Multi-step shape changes
'''
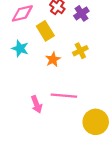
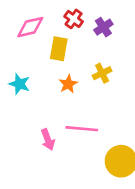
yellow rectangle: (45, 31) -> (59, 49), turned 42
cyan star: (20, 48) -> (19, 84), moved

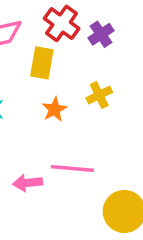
red cross: (74, 19) -> (62, 23), size x1.4
pink arrow: (48, 140) -> (28, 183), turned 105

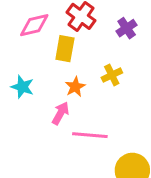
purple cross: (101, 34) -> (127, 28), moved
pink arrow: (28, 183) -> (61, 113), moved, turned 125

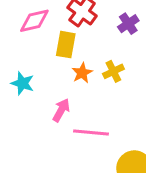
orange star: (75, 87) -> (82, 73), moved

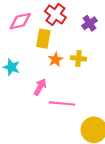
yellow cross: (113, 71) -> (78, 58), turned 32

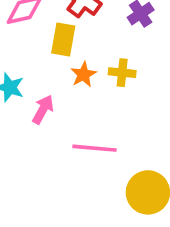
pink arrow: (40, 87) -> (43, 110), moved

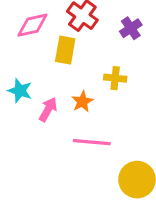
orange star: (83, 74) -> (82, 102), moved

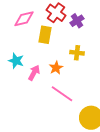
purple cross: (131, 28) -> (77, 21), moved
pink line: (92, 142) -> (62, 94), turned 30

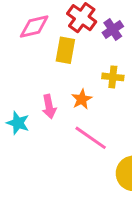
cyan star: (16, 61) -> (18, 123), moved
pink arrow: (34, 73) -> (49, 107), turned 140

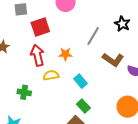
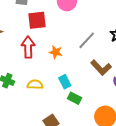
yellow semicircle: (51, 75) -> (35, 85), moved
green rectangle: (83, 106) -> (75, 98), moved, turned -32

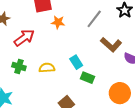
red arrow: (28, 47) -> (24, 38), moved, turned 60
orange star: (56, 52) -> (58, 22), moved

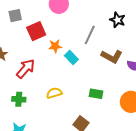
cyan rectangle: (76, 62) -> (71, 57), moved
green cross: (19, 67) -> (19, 99), moved

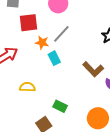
gray line: (90, 35) -> (61, 34), moved
green rectangle: (96, 94) -> (60, 106), moved

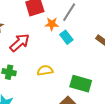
green rectangle: (60, 106) -> (81, 84), size x1.5

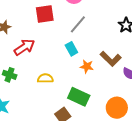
orange star: (52, 24) -> (87, 66), moved

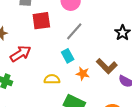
yellow semicircle: (45, 78) -> (52, 79), moved

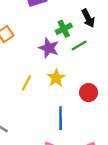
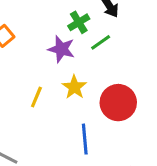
red circle: (89, 93) -> (118, 103), size x1.5

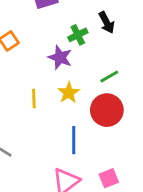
green line: (101, 42) -> (109, 77), moved
yellow line: (36, 97) -> (34, 99), turned -30

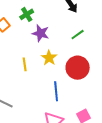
green cross: (78, 35) -> (27, 14), moved
green line: (109, 77) -> (78, 35), moved

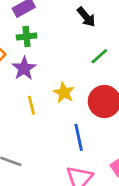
green cross: (27, 14) -> (27, 37), turned 32
purple star: (41, 33) -> (24, 68), moved, turned 30

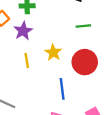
green line: (99, 56) -> (83, 26), turned 32

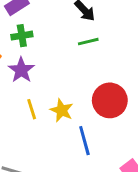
green line: (83, 26) -> (88, 42), moved
yellow star: (53, 52) -> (62, 110), moved

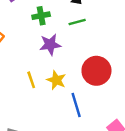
green cross: (22, 36) -> (41, 16), moved
purple star: (21, 70) -> (50, 45), moved, turned 30

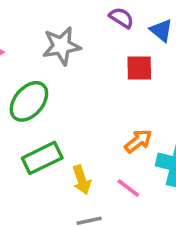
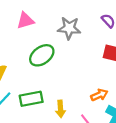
green rectangle: (42, 158) -> (31, 99), moved

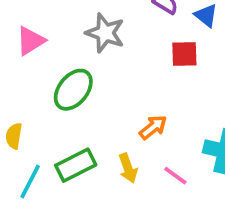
gray star: (69, 28) -> (105, 33), turned 30
orange arrow: (99, 95) -> (153, 127), moved

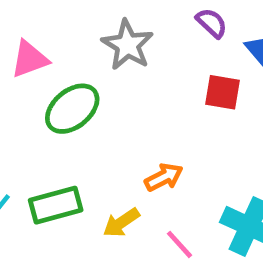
pink triangle: (31, 41) -> (30, 59), moved
yellow arrow: (128, 168) -> (121, 223), turned 64

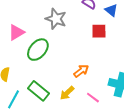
green rectangle: (56, 205) -> (39, 91), turned 65

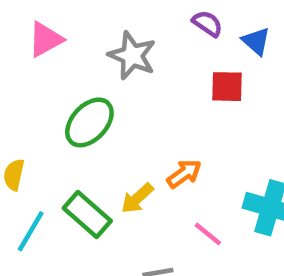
pink triangle: (16, 32) -> (45, 39), moved
yellow arrow: (67, 93) -> (137, 198), moved

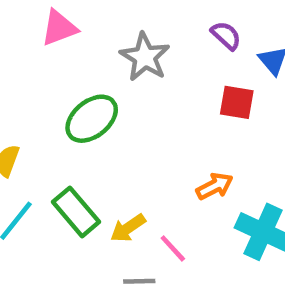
orange arrow: (184, 174) -> (215, 186), moved
yellow arrow: (137, 198) -> (128, 228), moved
pink line: (208, 234) -> (173, 248), moved

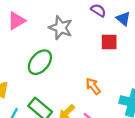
orange arrow: (215, 186) -> (93, 86), moved, turned -90

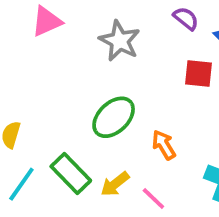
green ellipse: (40, 62) -> (114, 117), moved

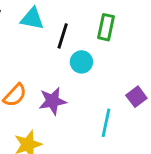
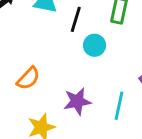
purple star: (52, 101) -> (77, 101), moved

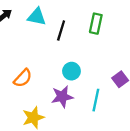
cyan circle: (95, 45) -> (71, 71), moved

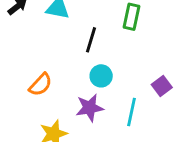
black line: (61, 31) -> (91, 40), moved

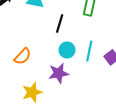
cyan line: (131, 112) -> (89, 51), moved

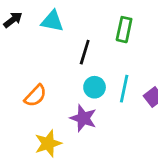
purple star: (59, 73) -> (83, 118), turned 30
'''
(Exercise brief) Copy each line in the entries above where "triangle" turns up.

(Output for this task)
pink triangle: (31, 41) -> (30, 59), moved
pink triangle: (16, 32) -> (45, 39), moved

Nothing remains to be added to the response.